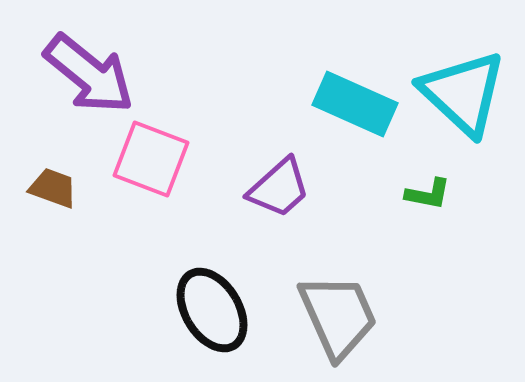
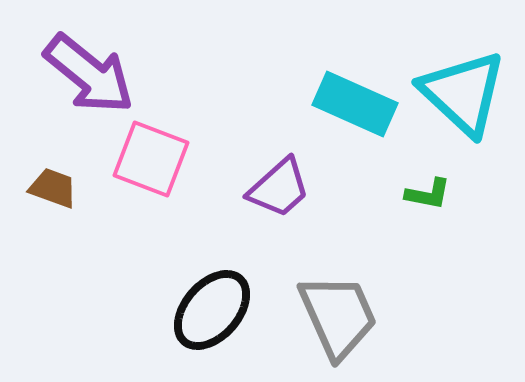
black ellipse: rotated 72 degrees clockwise
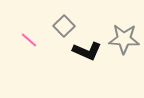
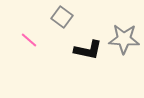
gray square: moved 2 px left, 9 px up; rotated 10 degrees counterclockwise
black L-shape: moved 1 px right, 1 px up; rotated 12 degrees counterclockwise
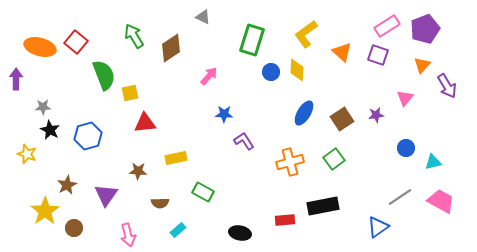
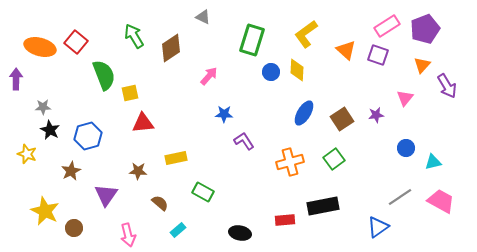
orange triangle at (342, 52): moved 4 px right, 2 px up
red triangle at (145, 123): moved 2 px left
brown star at (67, 185): moved 4 px right, 14 px up
brown semicircle at (160, 203): rotated 138 degrees counterclockwise
yellow star at (45, 211): rotated 12 degrees counterclockwise
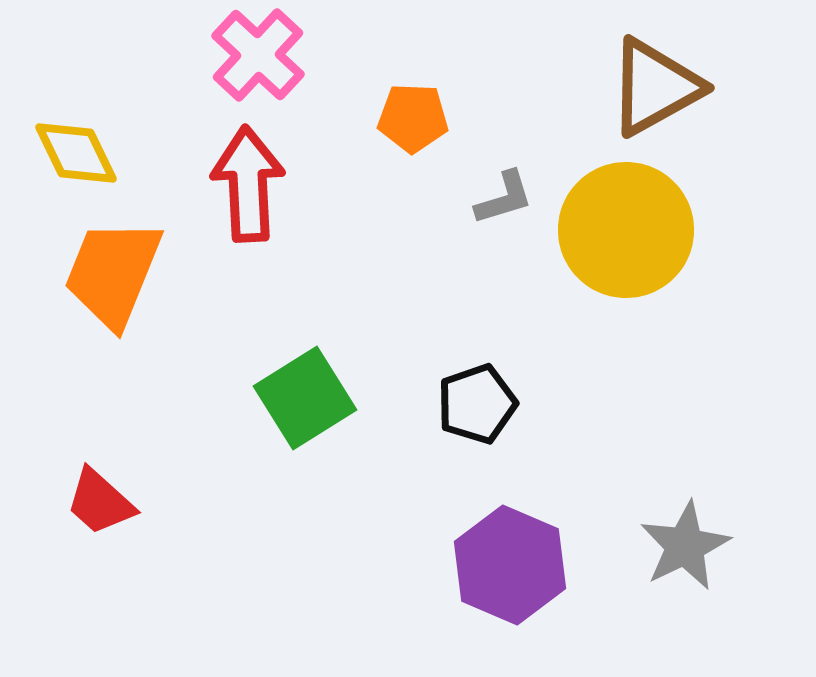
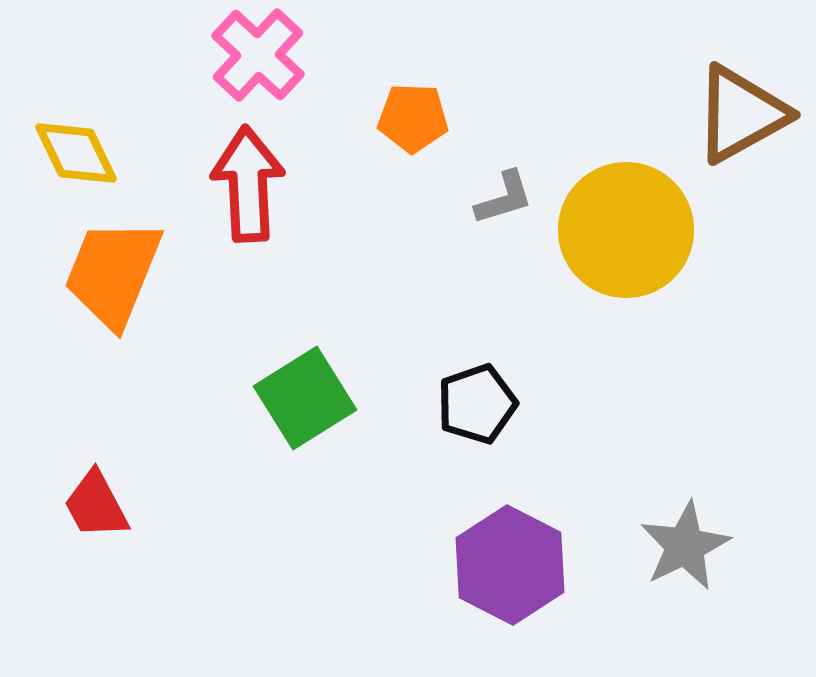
brown triangle: moved 86 px right, 27 px down
red trapezoid: moved 4 px left, 3 px down; rotated 20 degrees clockwise
purple hexagon: rotated 4 degrees clockwise
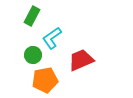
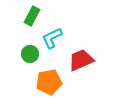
cyan L-shape: rotated 10 degrees clockwise
green circle: moved 3 px left, 1 px up
orange pentagon: moved 4 px right, 2 px down
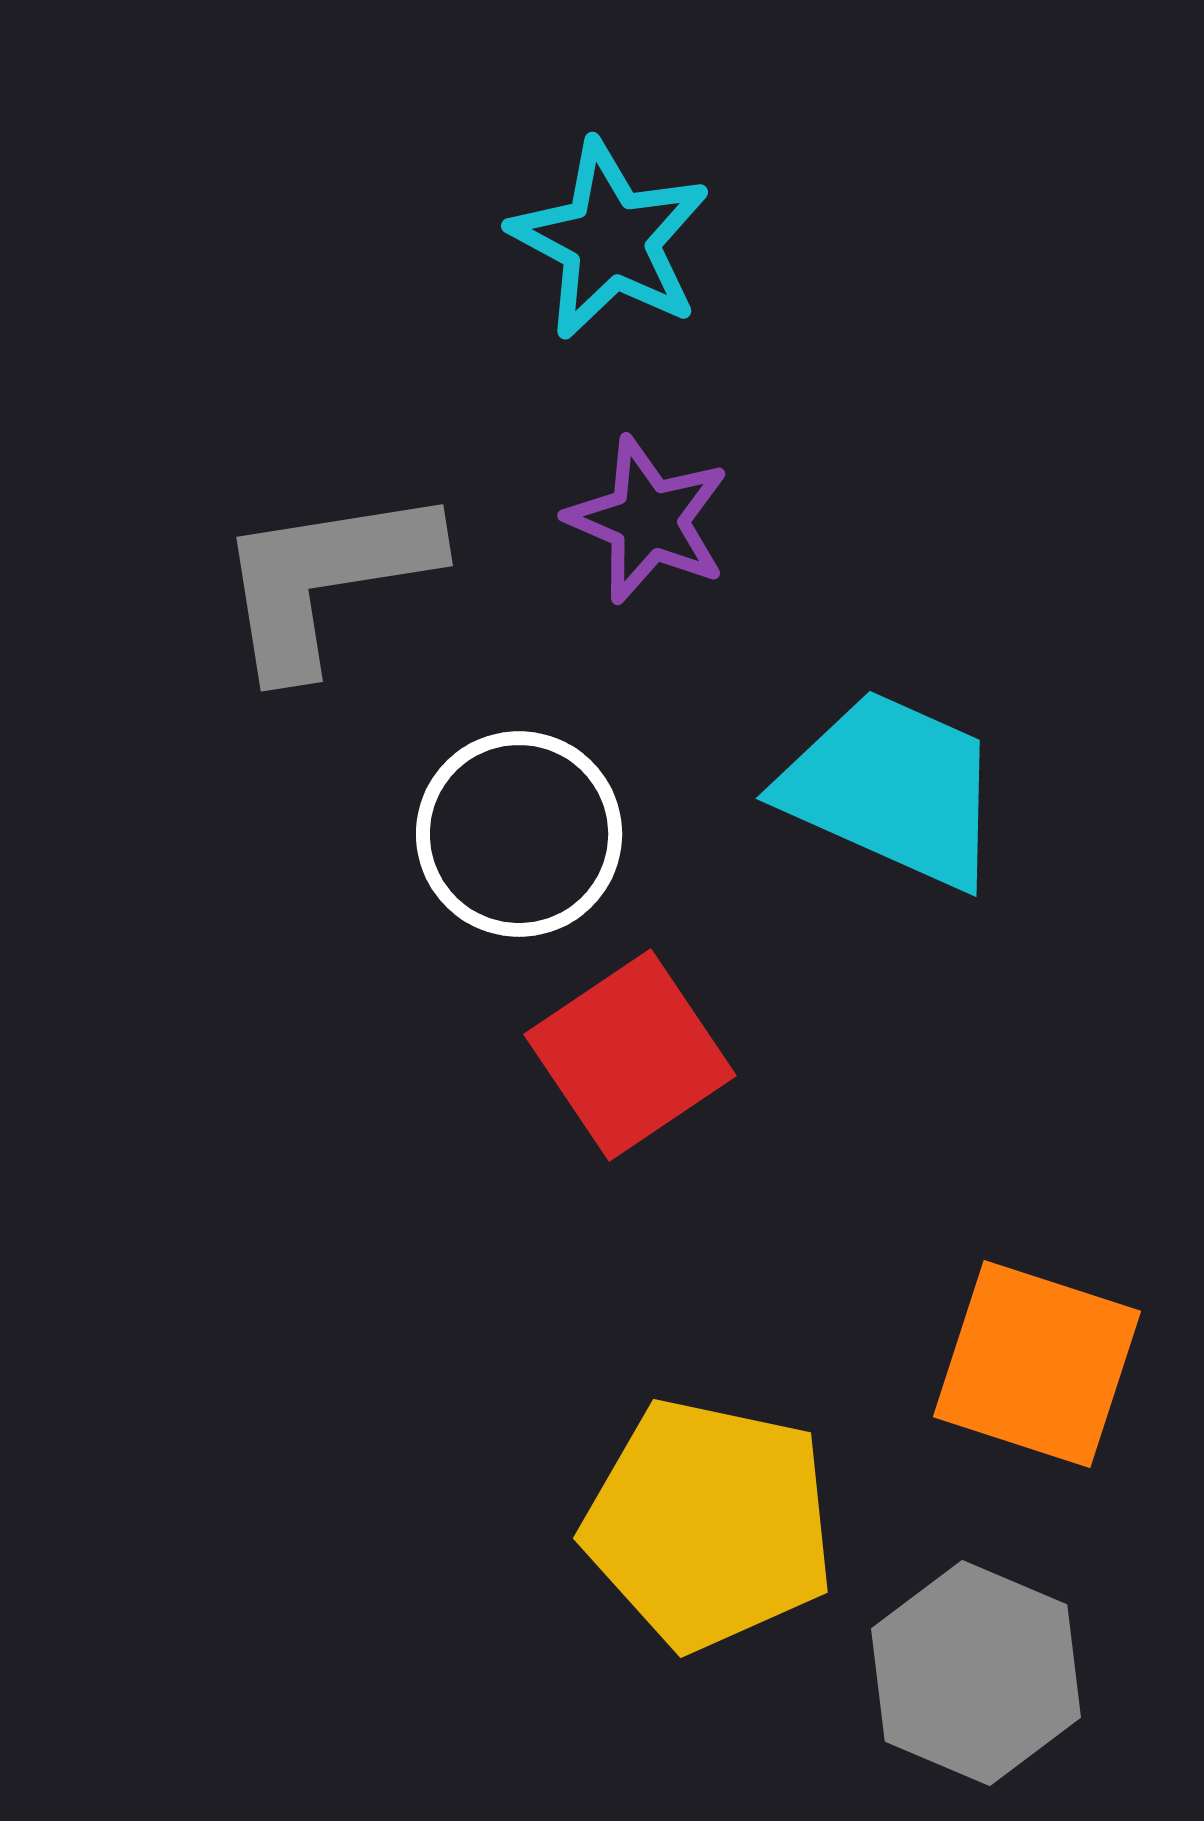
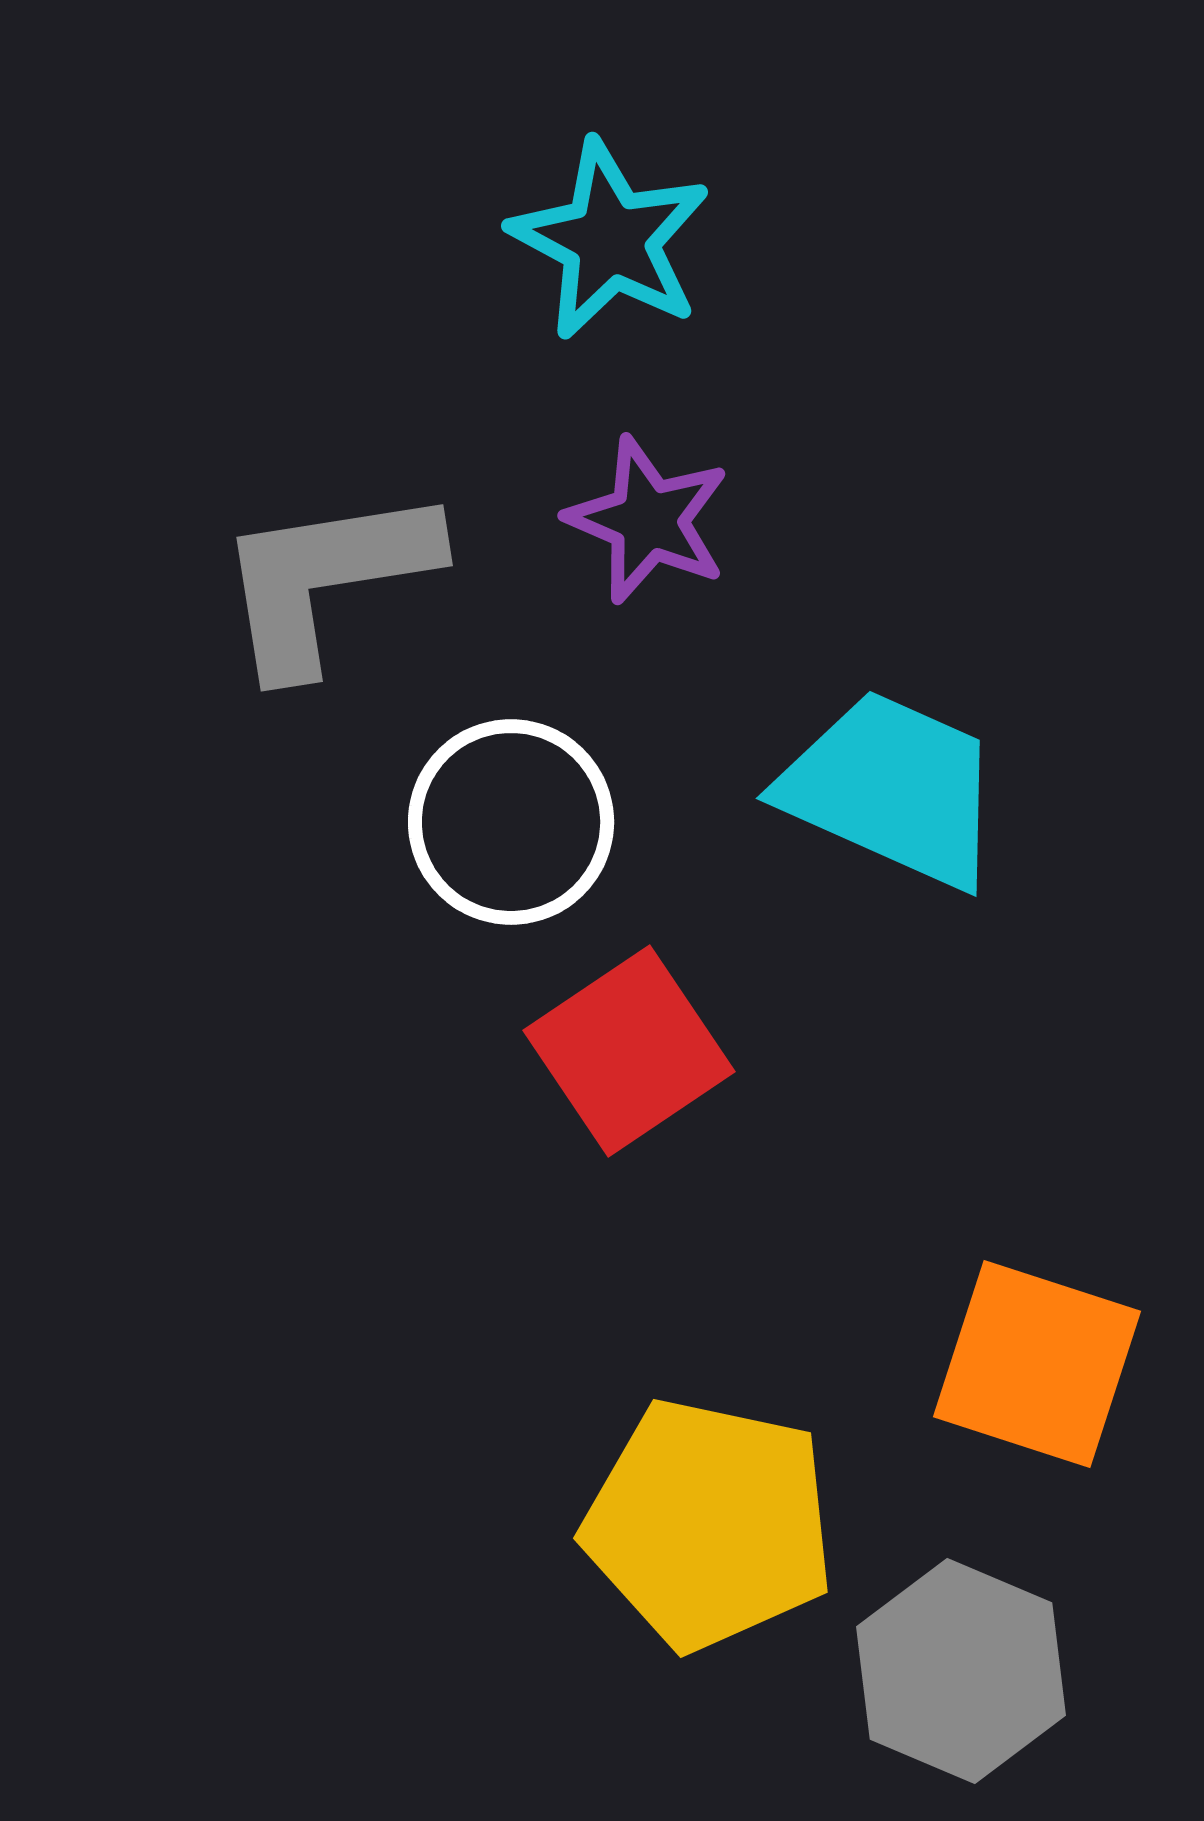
white circle: moved 8 px left, 12 px up
red square: moved 1 px left, 4 px up
gray hexagon: moved 15 px left, 2 px up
◇ ◇ ◇
Every entry in the listing is to be duplicated precisely, except for its pictures.

black ellipse: rotated 72 degrees clockwise
gray square: moved 2 px left, 9 px up; rotated 10 degrees counterclockwise
black L-shape: moved 1 px right, 1 px up; rotated 12 degrees counterclockwise
orange triangle at (342, 52): moved 4 px right, 2 px up
red triangle at (145, 123): moved 2 px left
brown star at (67, 185): moved 4 px right, 14 px up
brown semicircle at (160, 203): rotated 138 degrees counterclockwise
yellow star at (45, 211): rotated 12 degrees counterclockwise
brown triangle: moved 86 px right, 27 px down
red trapezoid: moved 4 px left, 3 px down; rotated 20 degrees clockwise
purple hexagon: rotated 4 degrees clockwise
cyan L-shape: rotated 10 degrees clockwise
green circle: moved 3 px left, 1 px up
orange pentagon: moved 4 px right, 2 px down
white circle: moved 8 px left, 12 px up
red square: moved 1 px left, 4 px up
gray hexagon: moved 15 px left, 2 px up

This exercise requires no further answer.